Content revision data

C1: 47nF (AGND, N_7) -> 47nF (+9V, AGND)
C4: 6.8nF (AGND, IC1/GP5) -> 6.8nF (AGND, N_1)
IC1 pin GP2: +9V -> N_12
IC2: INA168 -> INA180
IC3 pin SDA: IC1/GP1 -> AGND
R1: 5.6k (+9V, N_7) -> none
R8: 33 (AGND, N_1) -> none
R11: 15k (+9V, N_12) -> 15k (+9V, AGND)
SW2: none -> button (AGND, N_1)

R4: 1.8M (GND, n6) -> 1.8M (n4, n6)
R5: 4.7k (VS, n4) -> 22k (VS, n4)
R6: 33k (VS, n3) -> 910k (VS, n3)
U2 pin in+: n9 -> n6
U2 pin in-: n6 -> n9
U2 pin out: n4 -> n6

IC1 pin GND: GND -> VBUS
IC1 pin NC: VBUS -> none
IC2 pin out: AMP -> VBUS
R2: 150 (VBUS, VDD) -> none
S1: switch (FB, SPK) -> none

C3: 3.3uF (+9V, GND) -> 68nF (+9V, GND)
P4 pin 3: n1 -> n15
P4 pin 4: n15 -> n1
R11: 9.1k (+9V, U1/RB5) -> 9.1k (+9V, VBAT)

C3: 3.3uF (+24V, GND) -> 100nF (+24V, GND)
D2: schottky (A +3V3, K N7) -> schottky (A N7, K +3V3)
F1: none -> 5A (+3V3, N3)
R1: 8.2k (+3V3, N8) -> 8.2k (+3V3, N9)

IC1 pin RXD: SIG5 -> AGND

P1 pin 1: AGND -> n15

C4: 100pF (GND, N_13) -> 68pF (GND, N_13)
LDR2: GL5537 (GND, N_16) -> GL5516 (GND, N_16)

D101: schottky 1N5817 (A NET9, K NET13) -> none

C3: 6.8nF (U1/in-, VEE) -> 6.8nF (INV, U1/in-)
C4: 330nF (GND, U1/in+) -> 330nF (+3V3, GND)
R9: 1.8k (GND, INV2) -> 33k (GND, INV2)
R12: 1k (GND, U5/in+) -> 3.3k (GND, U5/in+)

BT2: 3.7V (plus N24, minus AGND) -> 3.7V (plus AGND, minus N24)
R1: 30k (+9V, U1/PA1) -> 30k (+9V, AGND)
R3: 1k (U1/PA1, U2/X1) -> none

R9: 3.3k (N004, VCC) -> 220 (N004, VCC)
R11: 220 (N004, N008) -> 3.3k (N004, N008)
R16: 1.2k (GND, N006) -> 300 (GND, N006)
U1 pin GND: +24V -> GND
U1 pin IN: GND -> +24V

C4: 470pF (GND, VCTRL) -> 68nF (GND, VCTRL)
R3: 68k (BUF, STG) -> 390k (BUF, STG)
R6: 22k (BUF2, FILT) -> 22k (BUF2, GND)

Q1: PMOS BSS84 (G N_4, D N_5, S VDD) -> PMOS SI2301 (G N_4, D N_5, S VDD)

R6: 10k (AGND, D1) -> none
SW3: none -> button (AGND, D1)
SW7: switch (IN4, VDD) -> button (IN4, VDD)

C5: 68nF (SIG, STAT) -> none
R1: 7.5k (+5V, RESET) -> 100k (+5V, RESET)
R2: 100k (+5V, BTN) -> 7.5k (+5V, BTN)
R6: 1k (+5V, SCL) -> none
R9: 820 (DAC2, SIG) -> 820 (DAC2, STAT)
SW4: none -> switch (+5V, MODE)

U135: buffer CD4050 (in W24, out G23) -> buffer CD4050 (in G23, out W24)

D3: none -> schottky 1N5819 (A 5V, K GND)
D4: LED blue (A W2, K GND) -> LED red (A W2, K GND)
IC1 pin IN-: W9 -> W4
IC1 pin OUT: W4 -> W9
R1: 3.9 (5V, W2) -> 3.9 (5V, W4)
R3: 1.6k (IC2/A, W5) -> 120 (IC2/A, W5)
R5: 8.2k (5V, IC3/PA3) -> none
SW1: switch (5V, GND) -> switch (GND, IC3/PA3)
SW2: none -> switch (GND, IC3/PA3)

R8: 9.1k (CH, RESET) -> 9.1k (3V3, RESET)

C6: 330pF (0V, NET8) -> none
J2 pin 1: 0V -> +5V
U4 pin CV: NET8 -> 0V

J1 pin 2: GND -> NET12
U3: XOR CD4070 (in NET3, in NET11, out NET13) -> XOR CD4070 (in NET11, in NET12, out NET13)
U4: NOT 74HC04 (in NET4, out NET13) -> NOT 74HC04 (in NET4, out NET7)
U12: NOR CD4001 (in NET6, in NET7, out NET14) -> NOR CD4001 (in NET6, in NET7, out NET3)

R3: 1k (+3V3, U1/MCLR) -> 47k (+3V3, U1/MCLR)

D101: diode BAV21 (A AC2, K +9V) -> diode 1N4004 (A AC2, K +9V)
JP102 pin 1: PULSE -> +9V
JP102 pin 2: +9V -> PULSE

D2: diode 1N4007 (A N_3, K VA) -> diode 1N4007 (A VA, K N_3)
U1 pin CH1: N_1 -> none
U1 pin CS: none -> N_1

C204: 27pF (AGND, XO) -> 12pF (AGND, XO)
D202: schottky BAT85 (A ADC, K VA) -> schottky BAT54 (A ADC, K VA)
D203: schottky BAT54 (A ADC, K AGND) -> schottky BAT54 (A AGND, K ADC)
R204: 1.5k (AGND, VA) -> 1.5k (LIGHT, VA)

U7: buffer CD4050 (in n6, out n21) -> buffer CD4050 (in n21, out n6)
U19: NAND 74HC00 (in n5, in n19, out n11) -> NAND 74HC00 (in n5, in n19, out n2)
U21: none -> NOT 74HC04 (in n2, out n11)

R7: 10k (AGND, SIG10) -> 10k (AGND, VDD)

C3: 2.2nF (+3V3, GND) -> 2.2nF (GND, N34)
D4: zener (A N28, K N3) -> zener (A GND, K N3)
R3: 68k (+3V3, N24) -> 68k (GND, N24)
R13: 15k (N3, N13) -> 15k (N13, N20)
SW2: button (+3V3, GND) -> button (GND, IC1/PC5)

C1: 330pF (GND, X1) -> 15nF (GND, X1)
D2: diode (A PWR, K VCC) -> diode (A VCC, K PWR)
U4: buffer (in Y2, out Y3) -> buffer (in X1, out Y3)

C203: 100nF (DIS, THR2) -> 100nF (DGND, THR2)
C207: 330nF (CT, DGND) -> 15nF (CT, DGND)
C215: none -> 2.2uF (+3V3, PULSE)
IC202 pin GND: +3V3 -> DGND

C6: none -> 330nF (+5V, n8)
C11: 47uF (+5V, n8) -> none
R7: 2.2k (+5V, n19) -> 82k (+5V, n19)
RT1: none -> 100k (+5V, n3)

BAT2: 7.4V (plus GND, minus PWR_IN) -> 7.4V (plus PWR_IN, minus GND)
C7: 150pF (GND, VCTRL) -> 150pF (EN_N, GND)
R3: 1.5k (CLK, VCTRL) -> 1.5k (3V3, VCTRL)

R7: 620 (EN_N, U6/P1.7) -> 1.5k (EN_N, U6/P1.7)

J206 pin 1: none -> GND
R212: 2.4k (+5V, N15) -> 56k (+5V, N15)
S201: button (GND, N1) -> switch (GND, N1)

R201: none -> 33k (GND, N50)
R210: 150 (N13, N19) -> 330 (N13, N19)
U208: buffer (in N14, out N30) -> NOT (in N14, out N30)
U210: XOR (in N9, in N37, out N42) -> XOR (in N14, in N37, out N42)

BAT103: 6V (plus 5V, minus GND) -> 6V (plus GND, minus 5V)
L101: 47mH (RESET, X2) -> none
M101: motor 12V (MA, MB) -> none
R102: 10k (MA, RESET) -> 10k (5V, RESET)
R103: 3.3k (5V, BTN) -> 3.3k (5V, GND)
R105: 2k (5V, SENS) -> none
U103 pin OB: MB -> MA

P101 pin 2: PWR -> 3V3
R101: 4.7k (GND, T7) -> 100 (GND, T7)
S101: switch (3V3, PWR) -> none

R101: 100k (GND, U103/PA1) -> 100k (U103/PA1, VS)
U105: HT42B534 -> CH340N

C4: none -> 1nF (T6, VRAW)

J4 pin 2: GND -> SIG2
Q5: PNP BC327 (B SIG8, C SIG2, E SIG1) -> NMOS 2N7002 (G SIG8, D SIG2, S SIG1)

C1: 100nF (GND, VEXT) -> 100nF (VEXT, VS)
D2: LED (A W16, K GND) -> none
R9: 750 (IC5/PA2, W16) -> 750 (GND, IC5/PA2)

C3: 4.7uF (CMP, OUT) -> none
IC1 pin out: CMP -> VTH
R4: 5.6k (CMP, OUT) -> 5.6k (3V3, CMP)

### TASK DETAILS
Pull out all lines from the entries above in which the word "DGND" appears.

### SOLUTION
C203: 100nF (DIS, THR2) -> 100nF (DGND, THR2)
C207: 330nF (CT, DGND) -> 15nF (CT, DGND)
IC202 pin GND: +3V3 -> DGND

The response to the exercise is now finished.